▶ _To do_
Leaving the images behind, copy every line of the records exactly.

▶ _Data for this task_
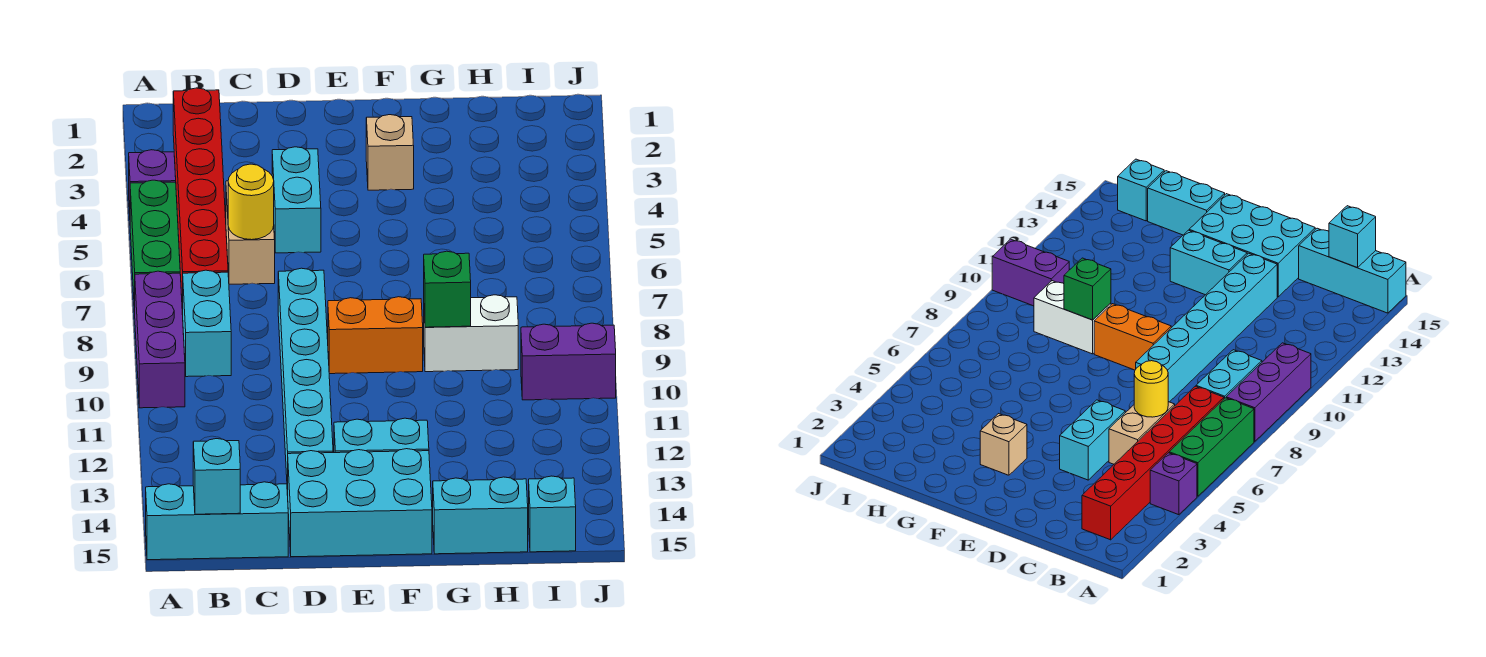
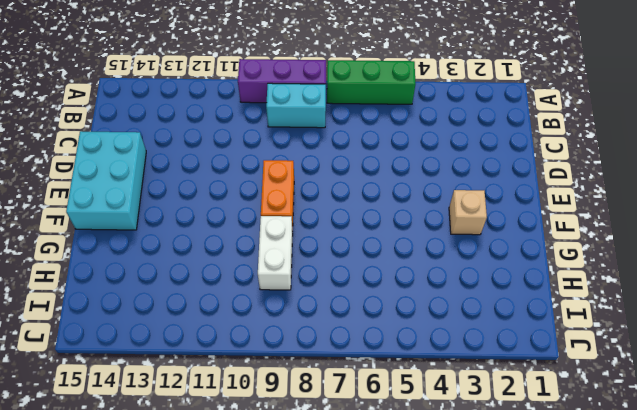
none -> purple brick A4 level 1
none -> cyan brick A15:C15 level 1
none -> red brick B2:B7 level 1

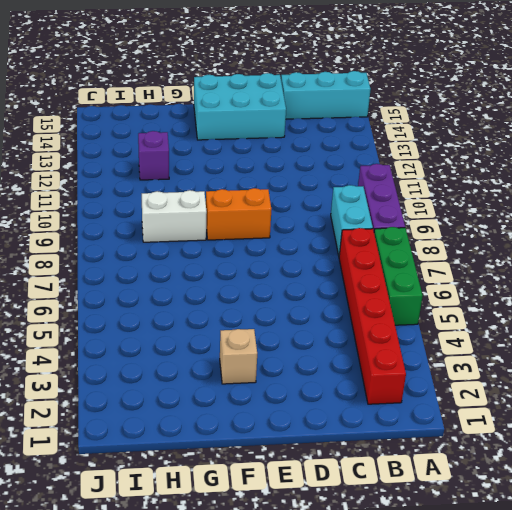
purple brick H12 level 1 -> purple brick A4 level 1
none -> tan brick C5:C6 level 1
none -> cyan brick D4:D5 level 1
none -> cyan brick D8:D13 level 1

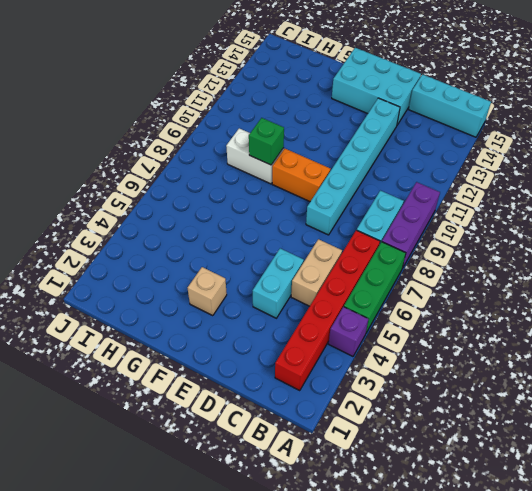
none -> cyan brick E13:F13 level 1
none -> cyan brick G15:H15 level 1
none -> purple brick I10:J10 level 1

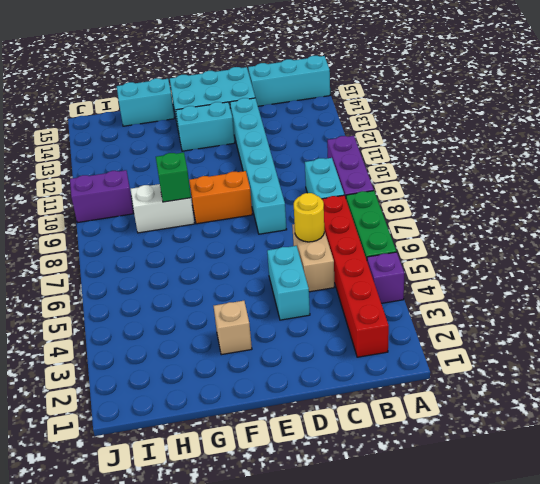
none -> cyan brick I15 level 1
none -> cyan brick B15 level 2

▶ _Result of the exercise_
none -> purple brick A4 level 1
none -> cyan brick A15:C15 level 1
none -> red brick B2:B7 level 1

purple brick H12 level 1 -> purple brick A4 level 1
none -> tan brick C5:C6 level 1
none -> cyan brick D4:D5 level 1
none -> cyan brick D8:D13 level 1

none -> cyan brick E13:F13 level 1
none -> cyan brick G15:H15 level 1
none -> purple brick I10:J10 level 1

none -> cyan brick I15 level 1
none -> cyan brick B15 level 2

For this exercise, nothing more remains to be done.